• [Dataset content]
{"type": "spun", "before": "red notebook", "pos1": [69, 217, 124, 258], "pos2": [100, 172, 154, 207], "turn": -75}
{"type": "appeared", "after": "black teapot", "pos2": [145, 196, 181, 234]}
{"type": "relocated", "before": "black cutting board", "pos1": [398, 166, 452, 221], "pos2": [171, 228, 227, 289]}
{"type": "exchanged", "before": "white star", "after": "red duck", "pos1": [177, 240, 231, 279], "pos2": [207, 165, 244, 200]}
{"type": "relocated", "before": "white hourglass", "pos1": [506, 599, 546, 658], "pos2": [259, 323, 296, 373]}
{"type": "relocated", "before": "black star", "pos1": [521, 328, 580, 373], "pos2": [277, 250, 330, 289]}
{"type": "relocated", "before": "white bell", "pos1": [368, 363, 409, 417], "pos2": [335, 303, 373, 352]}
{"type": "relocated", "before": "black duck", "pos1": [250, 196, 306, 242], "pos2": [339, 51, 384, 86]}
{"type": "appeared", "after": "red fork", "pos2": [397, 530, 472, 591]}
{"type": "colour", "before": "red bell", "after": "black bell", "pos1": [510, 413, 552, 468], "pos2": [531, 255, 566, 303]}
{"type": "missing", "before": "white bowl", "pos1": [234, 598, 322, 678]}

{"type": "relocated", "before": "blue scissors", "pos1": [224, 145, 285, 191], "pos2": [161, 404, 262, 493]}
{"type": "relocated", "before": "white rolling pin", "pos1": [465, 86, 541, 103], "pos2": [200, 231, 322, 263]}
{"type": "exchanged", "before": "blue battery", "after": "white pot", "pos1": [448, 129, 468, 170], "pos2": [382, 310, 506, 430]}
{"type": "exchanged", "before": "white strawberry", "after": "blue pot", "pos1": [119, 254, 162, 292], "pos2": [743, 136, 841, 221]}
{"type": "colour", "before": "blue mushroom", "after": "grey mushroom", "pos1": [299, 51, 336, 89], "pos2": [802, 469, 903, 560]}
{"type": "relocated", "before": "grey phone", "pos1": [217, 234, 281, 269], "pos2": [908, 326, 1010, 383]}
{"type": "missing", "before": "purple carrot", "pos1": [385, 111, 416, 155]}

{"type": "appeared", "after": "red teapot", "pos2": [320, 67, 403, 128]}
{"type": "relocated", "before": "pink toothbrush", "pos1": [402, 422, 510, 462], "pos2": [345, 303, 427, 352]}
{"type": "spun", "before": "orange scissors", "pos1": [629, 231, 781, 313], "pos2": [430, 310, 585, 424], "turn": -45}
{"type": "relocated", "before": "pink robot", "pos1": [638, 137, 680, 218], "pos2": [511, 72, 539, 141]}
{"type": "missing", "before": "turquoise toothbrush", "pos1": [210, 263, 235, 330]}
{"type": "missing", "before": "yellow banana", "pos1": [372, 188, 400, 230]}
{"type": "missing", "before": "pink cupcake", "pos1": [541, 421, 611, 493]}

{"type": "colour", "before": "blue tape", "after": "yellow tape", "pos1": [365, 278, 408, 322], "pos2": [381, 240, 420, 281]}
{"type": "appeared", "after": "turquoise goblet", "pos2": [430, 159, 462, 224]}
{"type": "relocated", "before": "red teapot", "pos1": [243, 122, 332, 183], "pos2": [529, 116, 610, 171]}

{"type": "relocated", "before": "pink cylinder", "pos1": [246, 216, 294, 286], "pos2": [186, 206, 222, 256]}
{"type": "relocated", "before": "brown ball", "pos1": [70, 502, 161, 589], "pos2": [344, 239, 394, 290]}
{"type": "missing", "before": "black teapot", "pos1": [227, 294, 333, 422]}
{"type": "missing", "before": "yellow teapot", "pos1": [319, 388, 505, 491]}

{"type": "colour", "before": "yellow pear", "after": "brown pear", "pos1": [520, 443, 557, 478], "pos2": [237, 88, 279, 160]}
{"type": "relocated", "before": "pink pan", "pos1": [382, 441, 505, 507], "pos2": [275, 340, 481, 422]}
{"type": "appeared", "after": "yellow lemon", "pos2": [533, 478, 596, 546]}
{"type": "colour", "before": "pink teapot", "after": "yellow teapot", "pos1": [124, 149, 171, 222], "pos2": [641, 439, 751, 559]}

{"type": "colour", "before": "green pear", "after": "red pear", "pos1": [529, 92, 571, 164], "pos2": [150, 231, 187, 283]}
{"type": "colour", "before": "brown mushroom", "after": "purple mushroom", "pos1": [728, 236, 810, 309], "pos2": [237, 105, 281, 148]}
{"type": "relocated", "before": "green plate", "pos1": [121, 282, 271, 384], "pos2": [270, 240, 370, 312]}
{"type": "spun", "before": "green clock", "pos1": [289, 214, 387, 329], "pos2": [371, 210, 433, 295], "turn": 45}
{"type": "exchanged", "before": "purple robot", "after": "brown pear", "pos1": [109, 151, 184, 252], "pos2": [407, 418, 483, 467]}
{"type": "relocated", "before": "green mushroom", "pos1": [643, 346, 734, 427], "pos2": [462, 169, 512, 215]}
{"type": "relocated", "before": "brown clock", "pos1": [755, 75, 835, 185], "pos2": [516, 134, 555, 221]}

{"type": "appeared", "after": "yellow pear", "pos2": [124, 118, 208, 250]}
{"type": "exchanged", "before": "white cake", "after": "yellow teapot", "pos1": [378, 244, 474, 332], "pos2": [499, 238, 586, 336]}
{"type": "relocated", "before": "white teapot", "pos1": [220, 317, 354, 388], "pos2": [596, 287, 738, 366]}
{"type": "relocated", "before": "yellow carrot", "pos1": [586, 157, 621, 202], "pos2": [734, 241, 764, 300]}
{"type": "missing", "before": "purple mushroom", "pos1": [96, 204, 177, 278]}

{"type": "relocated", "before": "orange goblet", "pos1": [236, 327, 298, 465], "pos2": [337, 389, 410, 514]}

• [What you will do] Across the records above, show each line containing the word "duck".

• [Answer to the problem]
{"type": "exchanged", "before": "white star", "after": "red duck", "pos1": [177, 240, 231, 279], "pos2": [207, 165, 244, 200]}
{"type": "relocated", "before": "black duck", "pos1": [250, 196, 306, 242], "pos2": [339, 51, 384, 86]}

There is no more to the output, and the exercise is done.